■ **Task goal**:
In the listing below, find every line with the string "turned" and pull it out.

■ **Material for the task**:
════════

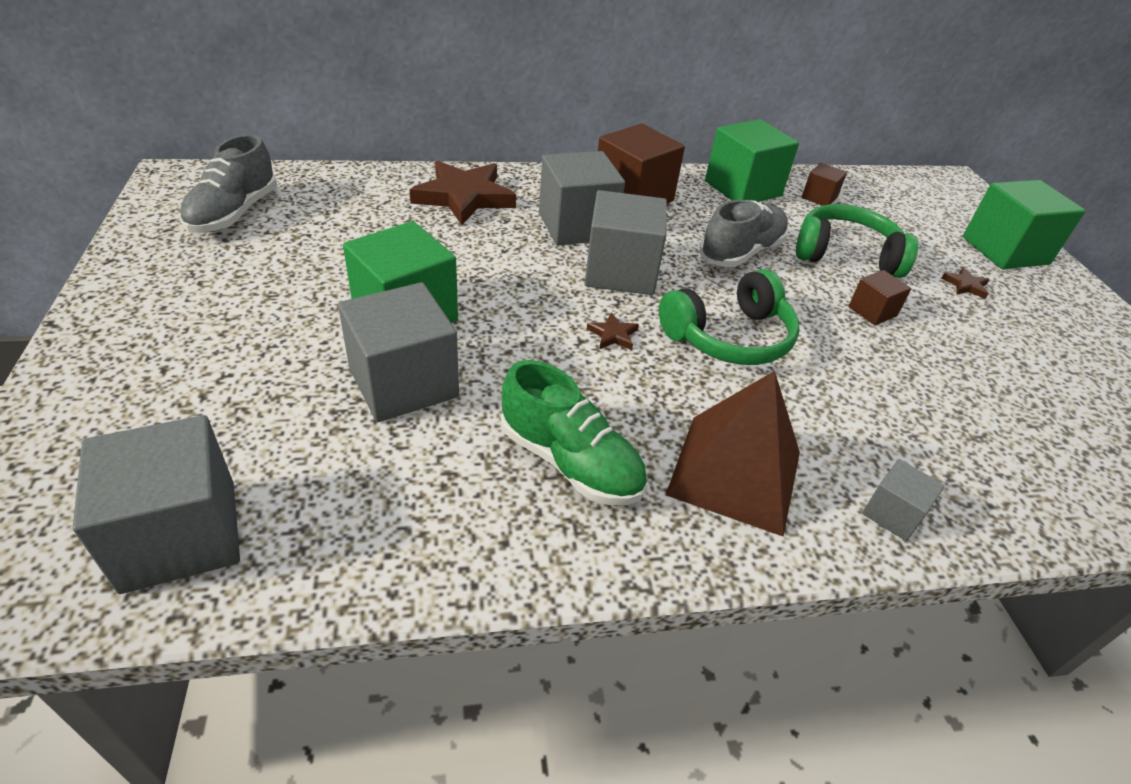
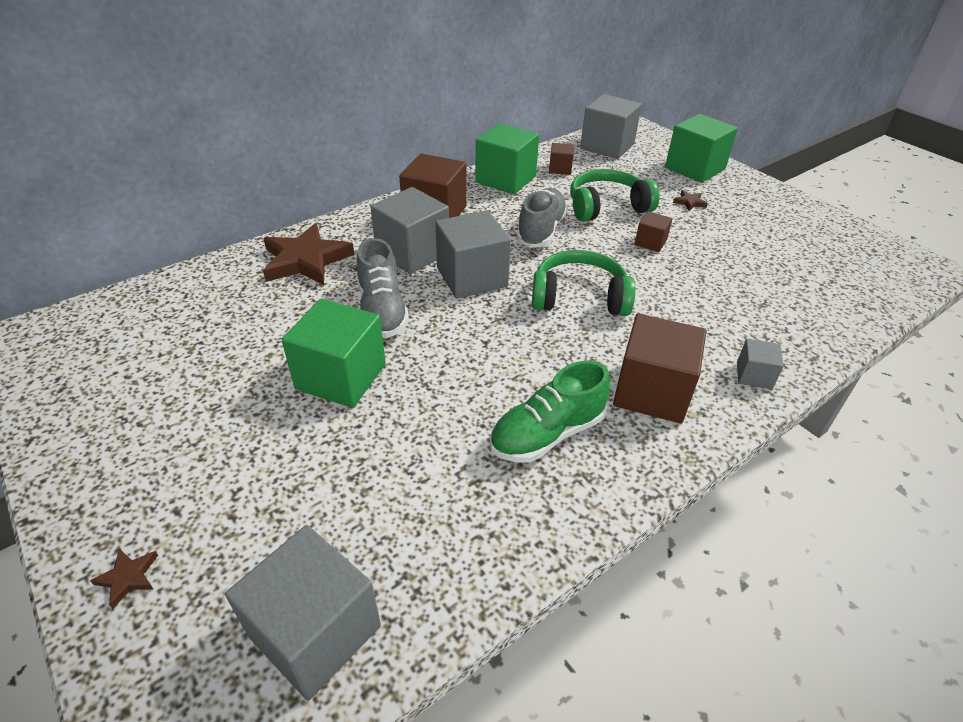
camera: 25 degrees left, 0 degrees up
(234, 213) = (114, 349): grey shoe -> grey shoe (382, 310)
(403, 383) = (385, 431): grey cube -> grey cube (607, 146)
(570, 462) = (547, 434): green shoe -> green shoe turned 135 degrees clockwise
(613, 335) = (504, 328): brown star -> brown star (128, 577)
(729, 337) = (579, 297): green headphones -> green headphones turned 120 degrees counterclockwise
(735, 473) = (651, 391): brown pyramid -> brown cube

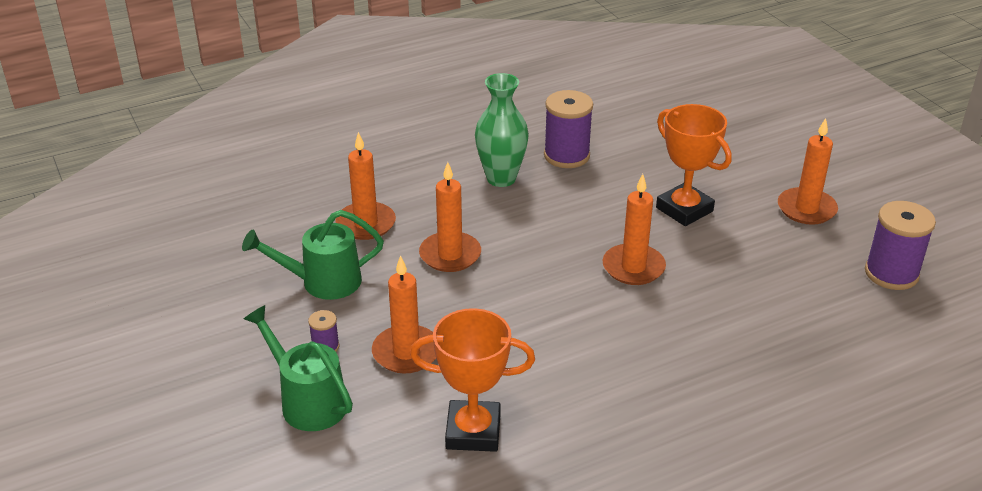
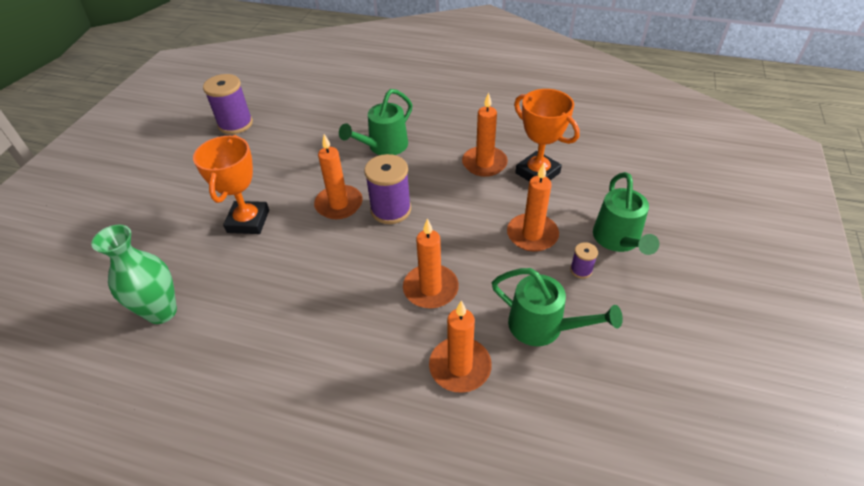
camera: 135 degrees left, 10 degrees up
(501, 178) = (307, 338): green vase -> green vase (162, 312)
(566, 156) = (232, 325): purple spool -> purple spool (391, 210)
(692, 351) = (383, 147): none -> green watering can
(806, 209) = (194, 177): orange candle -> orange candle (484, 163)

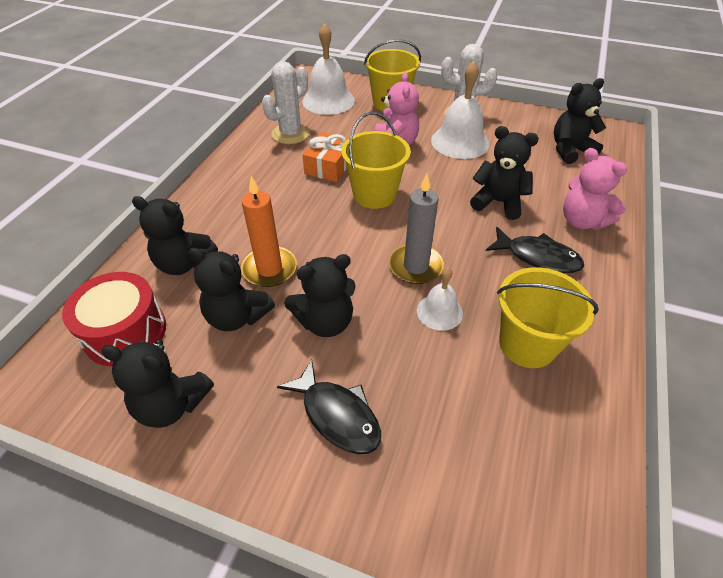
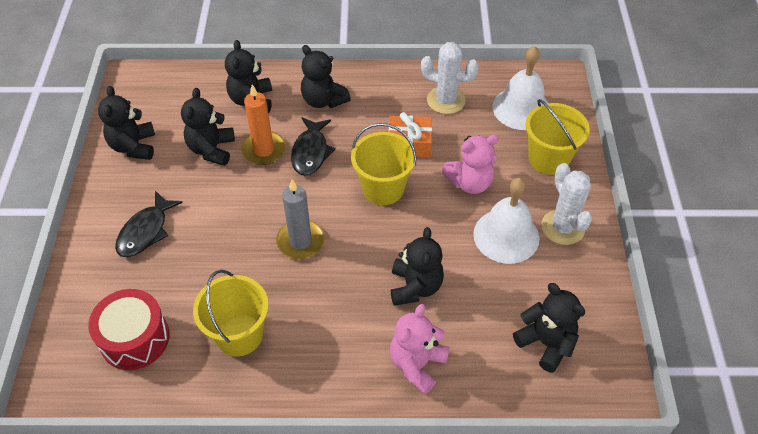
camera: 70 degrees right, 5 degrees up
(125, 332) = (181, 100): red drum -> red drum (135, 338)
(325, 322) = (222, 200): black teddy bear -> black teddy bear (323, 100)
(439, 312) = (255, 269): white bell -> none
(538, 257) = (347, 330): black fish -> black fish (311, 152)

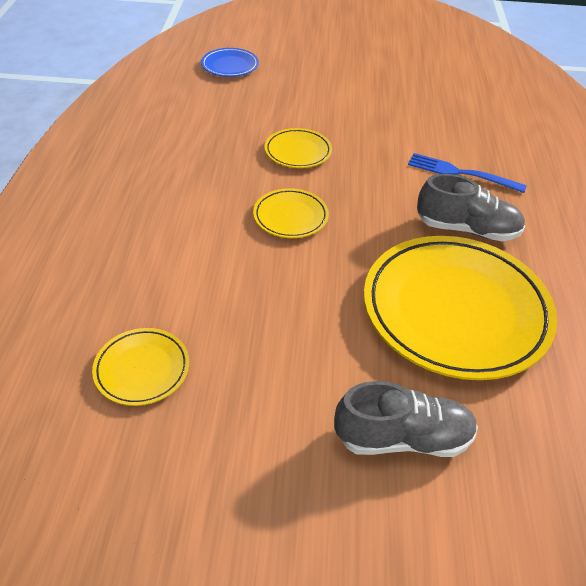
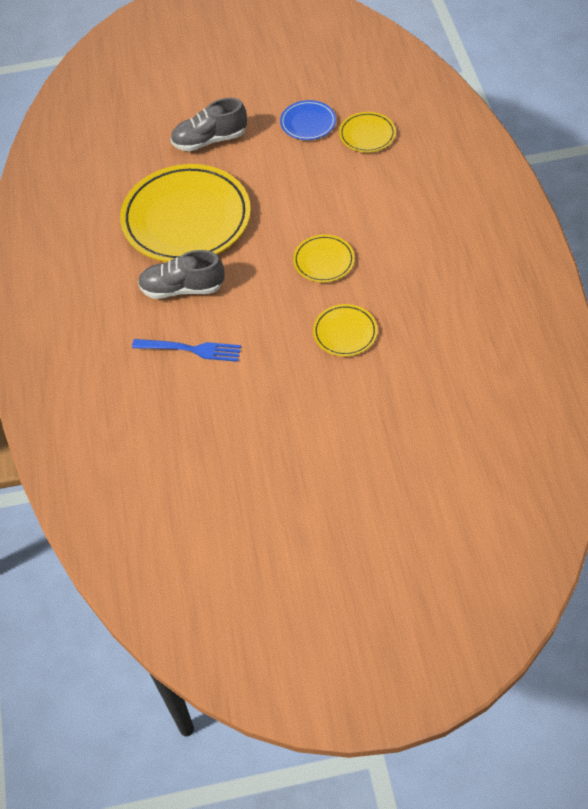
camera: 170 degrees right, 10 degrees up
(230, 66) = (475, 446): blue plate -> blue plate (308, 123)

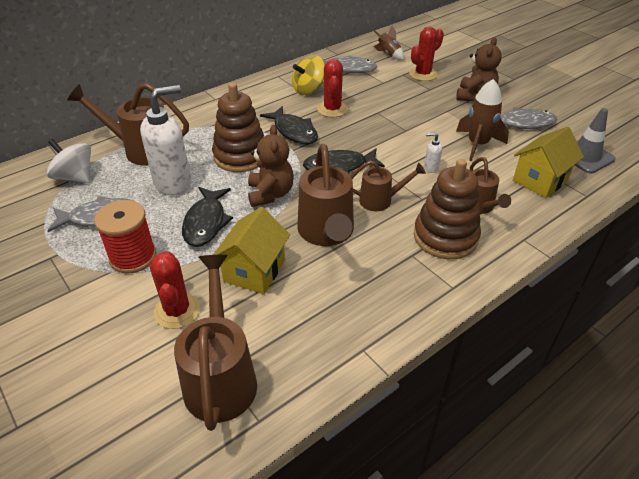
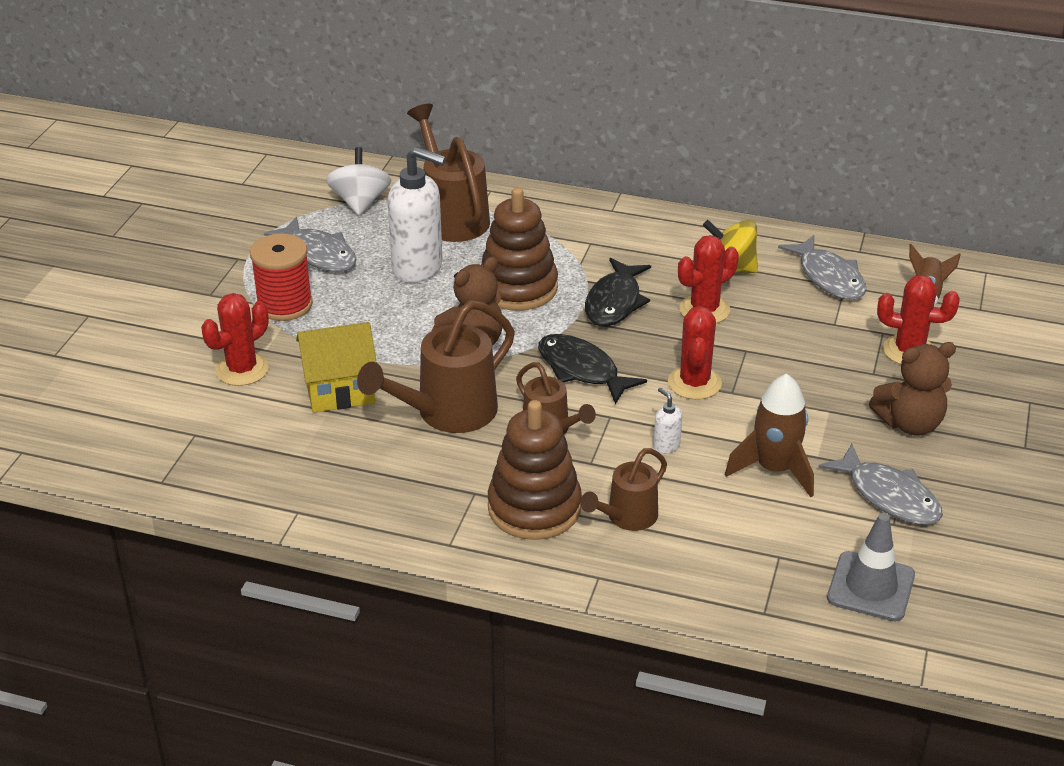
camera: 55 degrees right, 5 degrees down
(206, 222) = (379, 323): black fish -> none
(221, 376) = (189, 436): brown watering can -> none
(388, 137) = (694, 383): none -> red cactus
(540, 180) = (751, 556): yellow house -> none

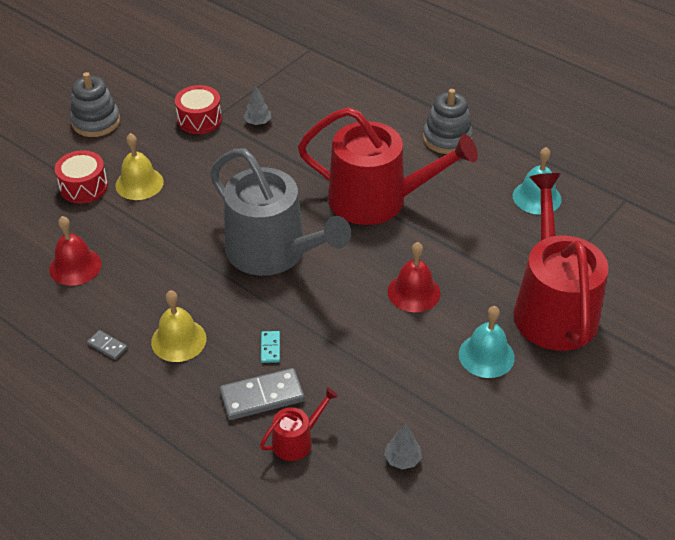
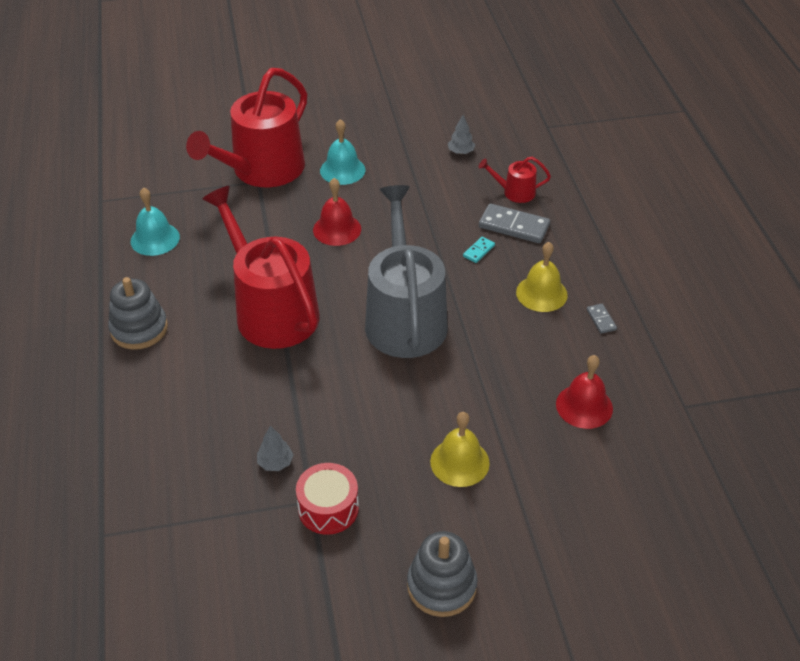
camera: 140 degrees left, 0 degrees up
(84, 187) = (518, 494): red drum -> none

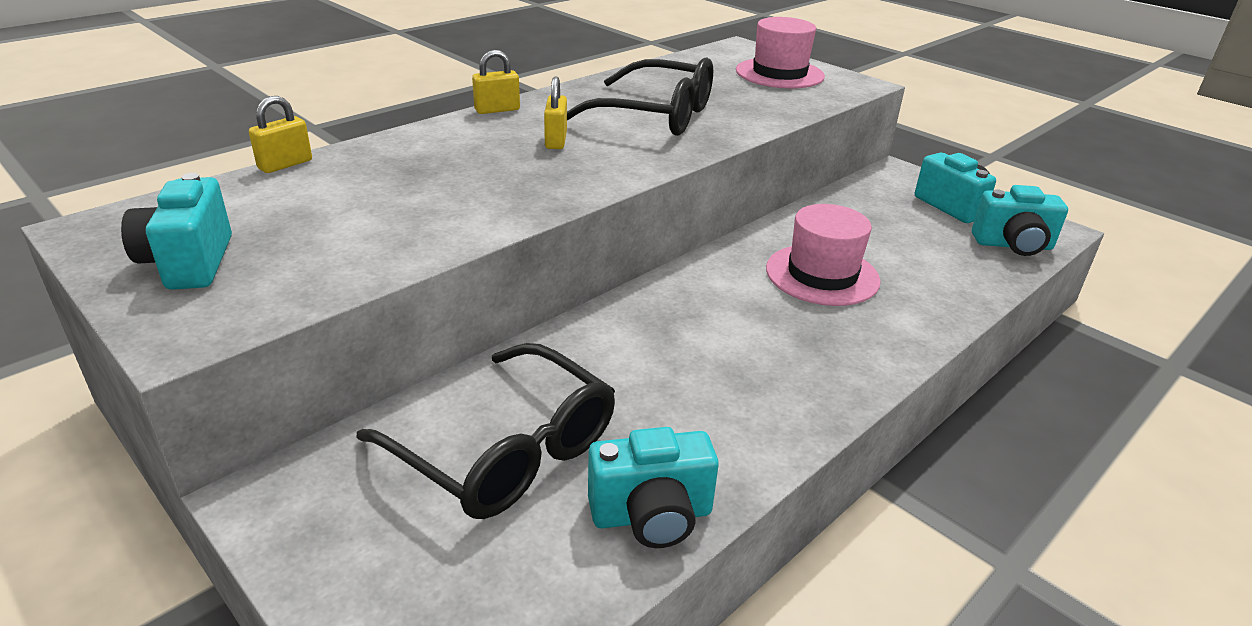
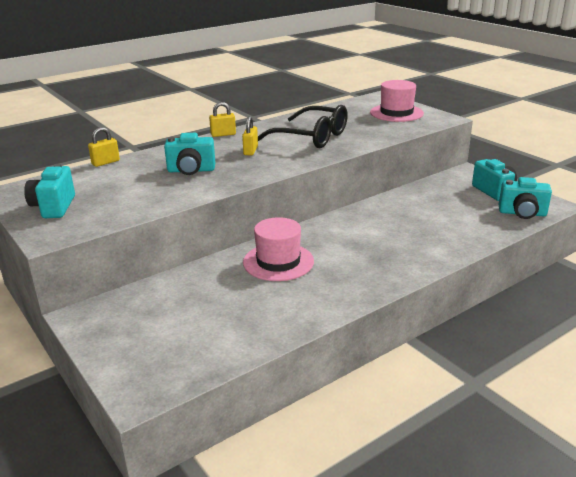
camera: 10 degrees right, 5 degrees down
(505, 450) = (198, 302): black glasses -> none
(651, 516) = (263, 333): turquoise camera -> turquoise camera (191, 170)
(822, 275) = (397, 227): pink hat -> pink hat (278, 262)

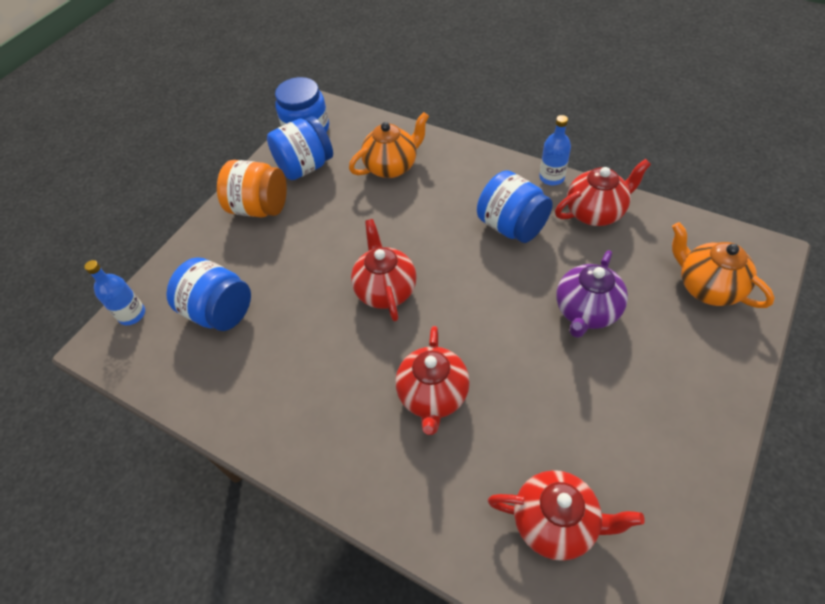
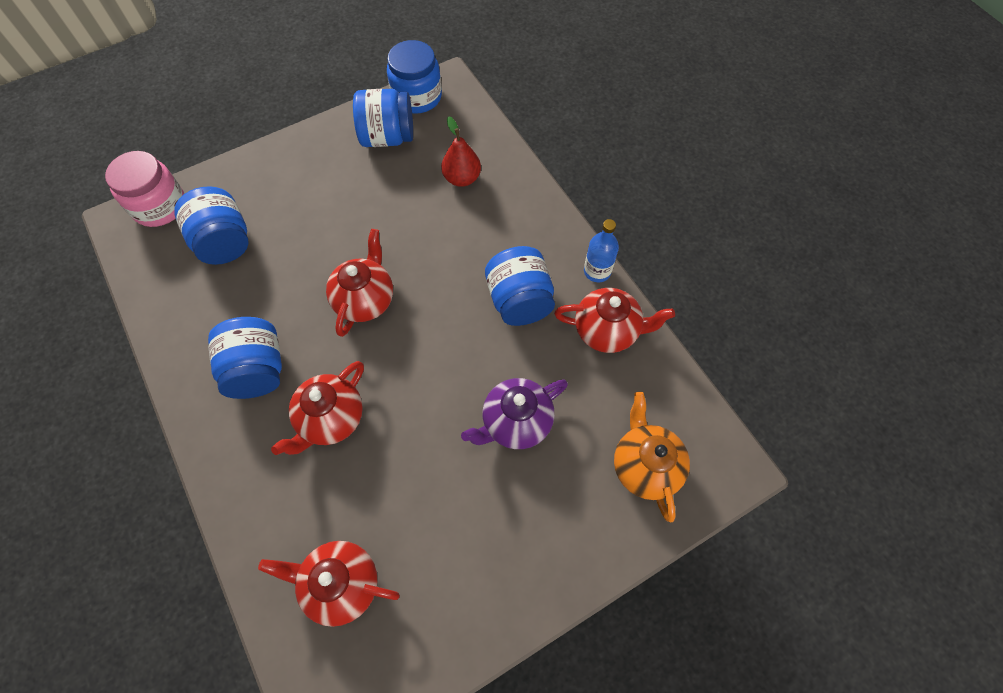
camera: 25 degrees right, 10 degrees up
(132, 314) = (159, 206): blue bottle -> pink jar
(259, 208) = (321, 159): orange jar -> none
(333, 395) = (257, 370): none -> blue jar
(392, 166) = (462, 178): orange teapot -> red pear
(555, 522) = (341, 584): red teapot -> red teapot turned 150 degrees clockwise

════════

■ **Result**:
(570, 462) = (547, 434): green shoe -> green shoe turned 135 degrees clockwise
(729, 337) = (579, 297): green headphones -> green headphones turned 120 degrees counterclockwise
(555, 522) = (341, 584): red teapot -> red teapot turned 150 degrees clockwise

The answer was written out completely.